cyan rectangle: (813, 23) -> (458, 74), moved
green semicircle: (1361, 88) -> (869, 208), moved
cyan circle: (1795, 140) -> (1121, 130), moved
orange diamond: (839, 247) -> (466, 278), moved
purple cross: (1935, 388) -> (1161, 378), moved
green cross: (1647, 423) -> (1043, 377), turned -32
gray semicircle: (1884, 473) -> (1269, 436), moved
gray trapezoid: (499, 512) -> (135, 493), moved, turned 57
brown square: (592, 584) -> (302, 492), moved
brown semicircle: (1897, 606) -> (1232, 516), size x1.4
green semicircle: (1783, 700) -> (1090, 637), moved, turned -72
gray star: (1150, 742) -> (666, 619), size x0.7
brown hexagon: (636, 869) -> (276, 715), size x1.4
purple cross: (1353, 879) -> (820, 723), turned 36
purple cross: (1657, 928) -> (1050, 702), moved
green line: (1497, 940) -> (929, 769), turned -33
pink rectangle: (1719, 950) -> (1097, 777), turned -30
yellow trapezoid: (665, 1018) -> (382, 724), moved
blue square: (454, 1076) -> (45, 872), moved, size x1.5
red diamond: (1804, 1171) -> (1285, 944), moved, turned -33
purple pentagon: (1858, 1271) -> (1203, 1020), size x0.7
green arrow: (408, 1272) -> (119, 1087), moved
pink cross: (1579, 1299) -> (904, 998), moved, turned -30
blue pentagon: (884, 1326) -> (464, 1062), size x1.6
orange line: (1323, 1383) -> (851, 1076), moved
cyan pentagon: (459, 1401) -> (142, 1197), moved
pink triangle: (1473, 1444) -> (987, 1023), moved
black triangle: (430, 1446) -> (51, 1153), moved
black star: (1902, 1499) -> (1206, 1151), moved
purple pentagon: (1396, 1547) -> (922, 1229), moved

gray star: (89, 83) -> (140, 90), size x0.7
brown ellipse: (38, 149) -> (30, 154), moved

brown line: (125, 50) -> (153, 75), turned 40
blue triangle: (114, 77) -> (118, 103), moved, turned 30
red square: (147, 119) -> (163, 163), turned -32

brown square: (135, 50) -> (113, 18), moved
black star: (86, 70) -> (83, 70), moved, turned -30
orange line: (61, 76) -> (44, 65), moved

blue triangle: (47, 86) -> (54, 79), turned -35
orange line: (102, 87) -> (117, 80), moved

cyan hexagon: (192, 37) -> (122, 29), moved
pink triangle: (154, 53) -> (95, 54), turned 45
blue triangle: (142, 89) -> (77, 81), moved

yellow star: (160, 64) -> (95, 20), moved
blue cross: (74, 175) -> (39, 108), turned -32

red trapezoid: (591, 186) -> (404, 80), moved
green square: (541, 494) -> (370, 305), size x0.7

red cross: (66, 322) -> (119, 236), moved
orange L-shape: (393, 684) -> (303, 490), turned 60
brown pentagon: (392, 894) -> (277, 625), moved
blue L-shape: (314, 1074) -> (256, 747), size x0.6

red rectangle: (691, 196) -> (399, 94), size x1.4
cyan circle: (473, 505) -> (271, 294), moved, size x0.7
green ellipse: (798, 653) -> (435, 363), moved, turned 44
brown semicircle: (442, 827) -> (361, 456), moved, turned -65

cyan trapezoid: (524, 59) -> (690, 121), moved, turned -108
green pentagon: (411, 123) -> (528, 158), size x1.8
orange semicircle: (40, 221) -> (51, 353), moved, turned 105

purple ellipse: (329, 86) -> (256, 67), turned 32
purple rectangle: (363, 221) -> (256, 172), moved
..............................
» WHAT THE TASK ASKS
Show all lines in the entries above where the word "pink" appears.

» OUTPUT OF THE EXERCISE
pink rectangle: (1719, 950) -> (1097, 777), turned -30
pink cross: (1579, 1299) -> (904, 998), moved, turned -30
pink triangle: (1473, 1444) -> (987, 1023), moved
pink triangle: (154, 53) -> (95, 54), turned 45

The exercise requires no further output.